All lines of the entries with "DGND" in them must be listed.

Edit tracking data
****

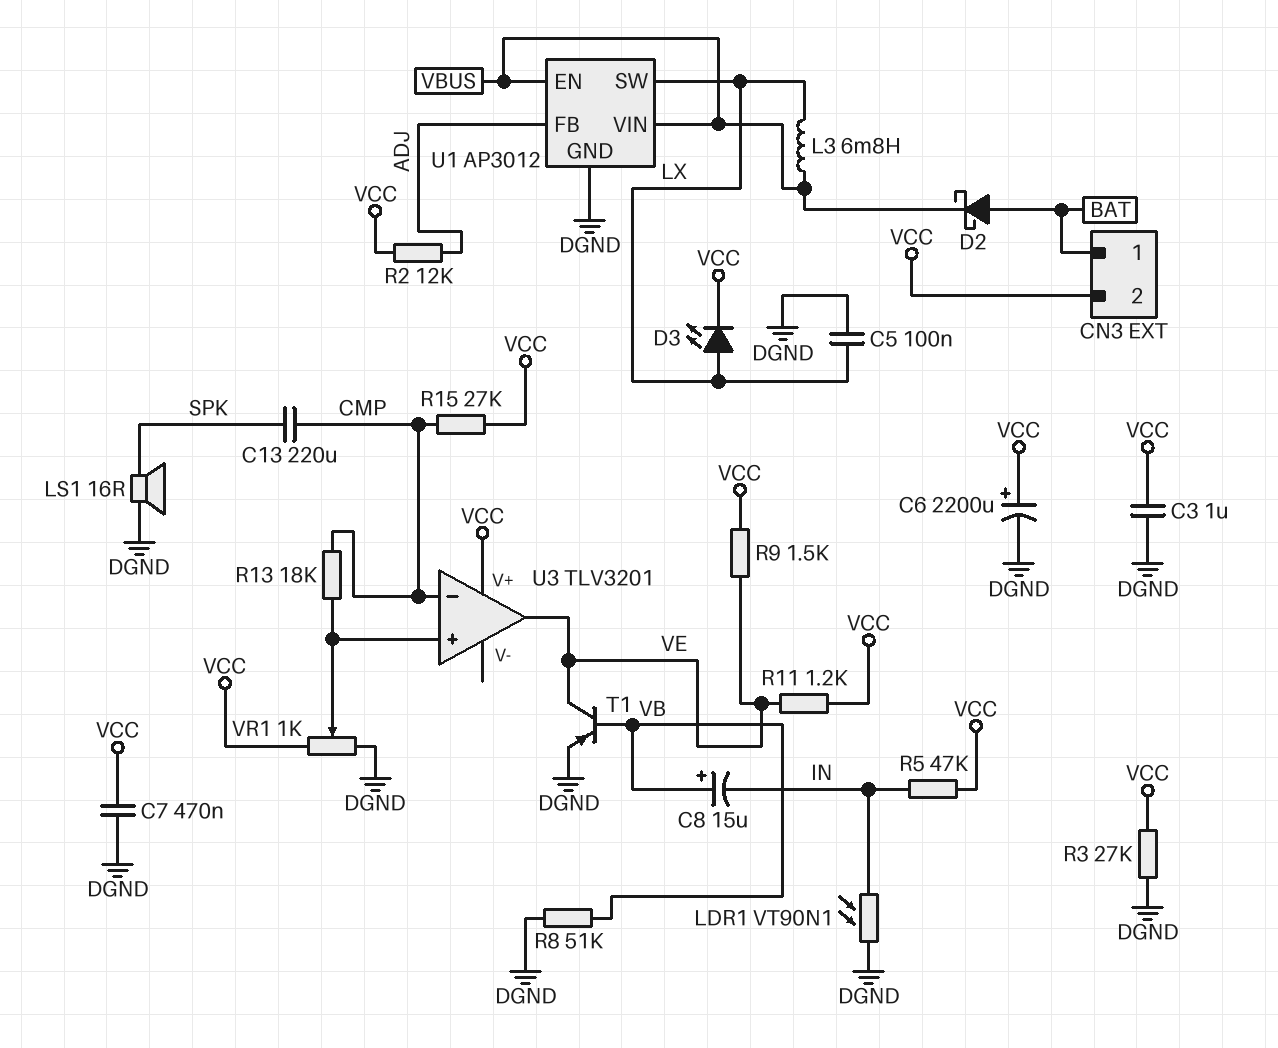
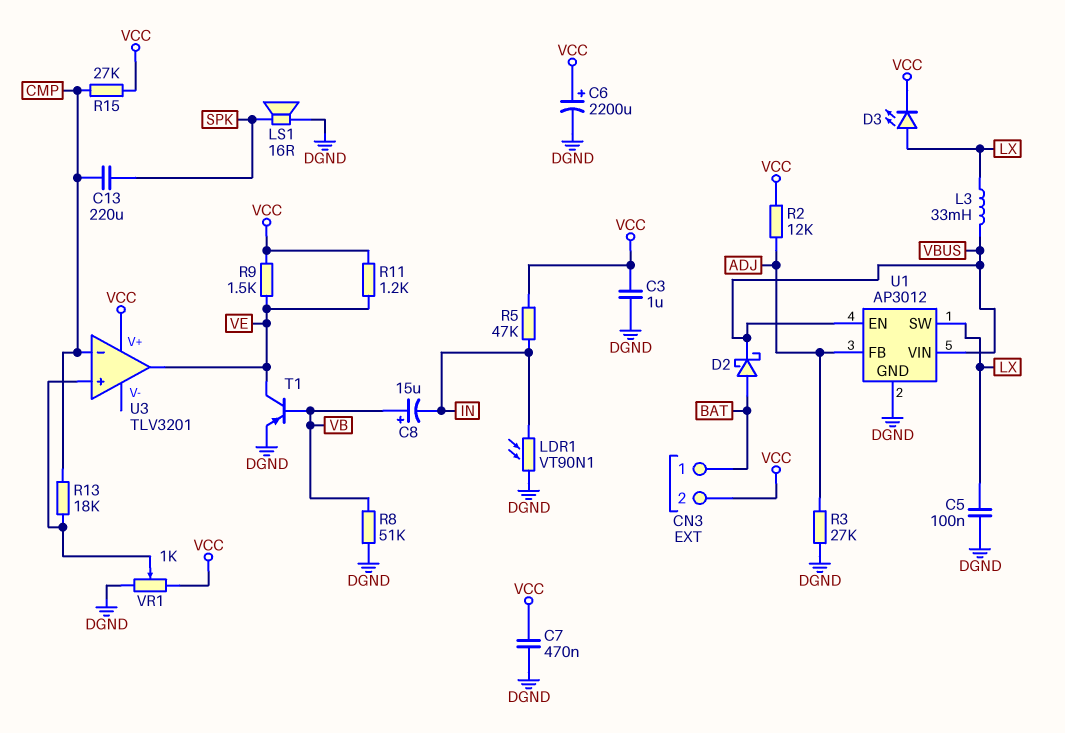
L3: 6.8mH (LX, VBUS) -> 33mH (LX, VBUS)
R3: 27k (DGND, VCC) -> 27k (ADJ, DGND)

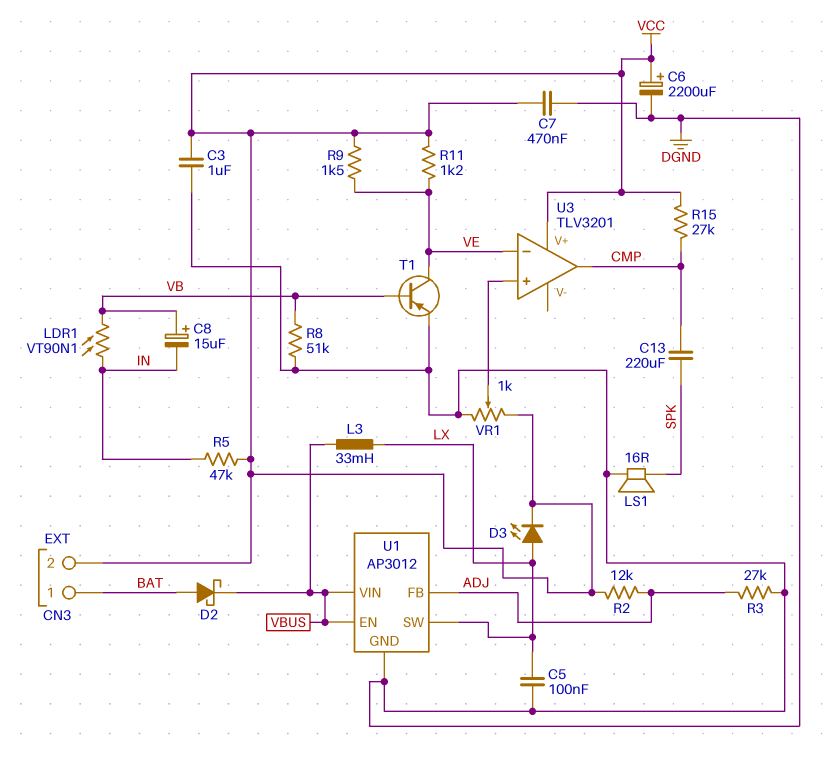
LDR1: VT90N1 (DGND, IN) -> VT90N1 (IN, VB)
R13: 18k (CMP, U3/in+) -> none
U3 pin in-: CMP -> VE
U3 pin out: VE -> CMP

****

Response to this exercise:
R3: 27k (DGND, VCC) -> 27k (ADJ, DGND)
LDR1: VT90N1 (DGND, IN) -> VT90N1 (IN, VB)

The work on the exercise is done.